[DESCRIPTION OF THE TASK]
What is needed here is an exact printout of the data, with no pictures included.

******************************

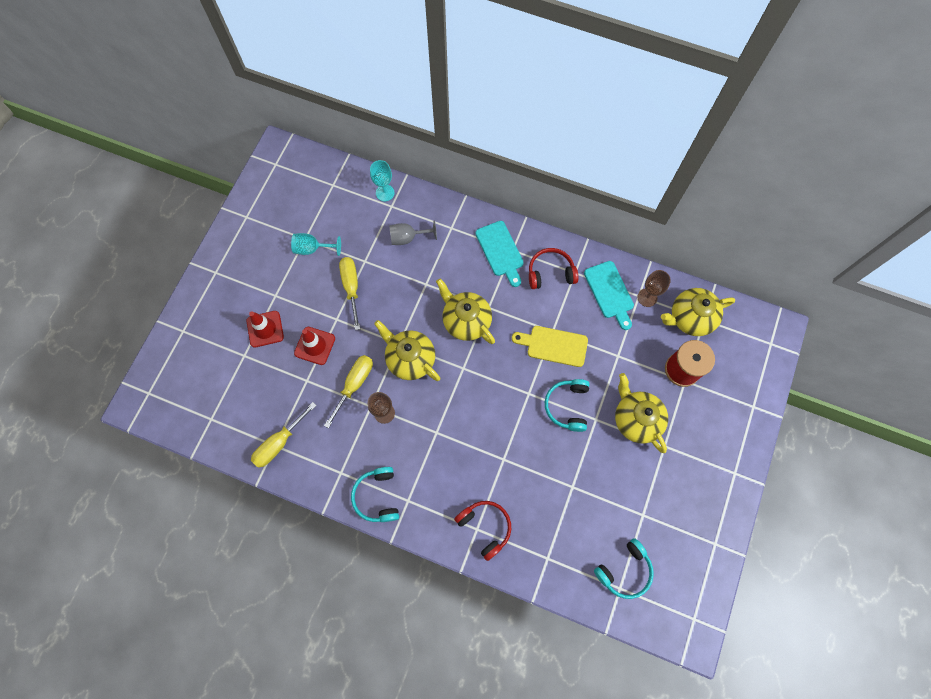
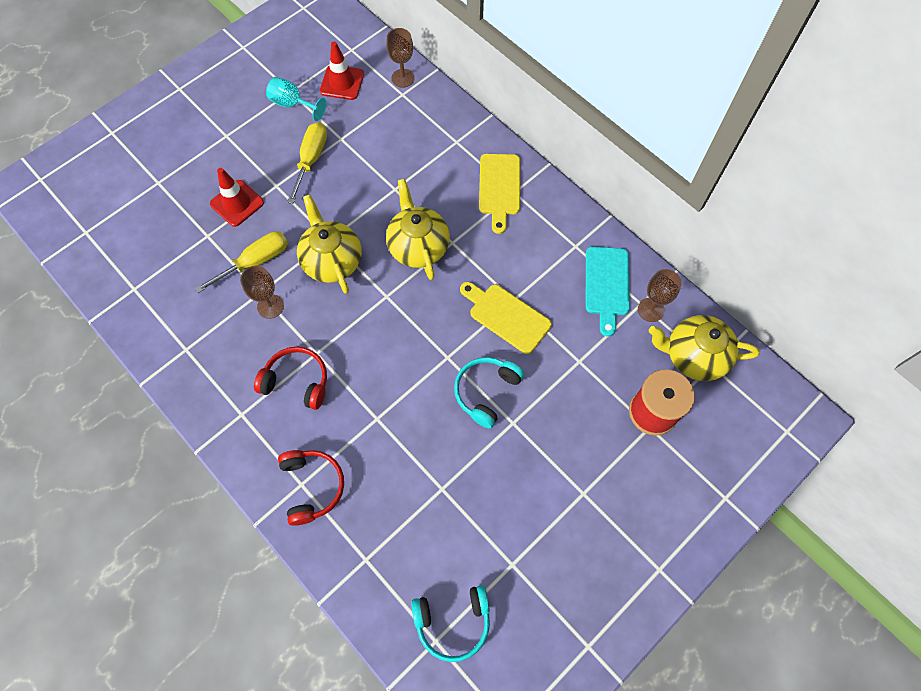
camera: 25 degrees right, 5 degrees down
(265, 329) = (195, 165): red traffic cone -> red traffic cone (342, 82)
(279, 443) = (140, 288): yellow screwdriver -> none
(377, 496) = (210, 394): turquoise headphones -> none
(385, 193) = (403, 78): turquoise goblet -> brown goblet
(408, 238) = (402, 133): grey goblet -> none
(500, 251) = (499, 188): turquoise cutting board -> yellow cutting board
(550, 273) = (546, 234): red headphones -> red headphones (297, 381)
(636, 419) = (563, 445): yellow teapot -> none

******************************

[EXERCISE SOLUTION]
camera: 25 degrees right, 5 degrees down
(265, 329) = (195, 165): red traffic cone -> red traffic cone (342, 82)
(279, 443) = (140, 288): yellow screwdriver -> none
(377, 496) = (210, 394): turquoise headphones -> none
(385, 193) = (403, 78): turquoise goblet -> brown goblet
(408, 238) = (402, 133): grey goblet -> none
(500, 251) = (499, 188): turquoise cutting board -> yellow cutting board
(550, 273) = (546, 234): red headphones -> red headphones (297, 381)
(636, 419) = (563, 445): yellow teapot -> none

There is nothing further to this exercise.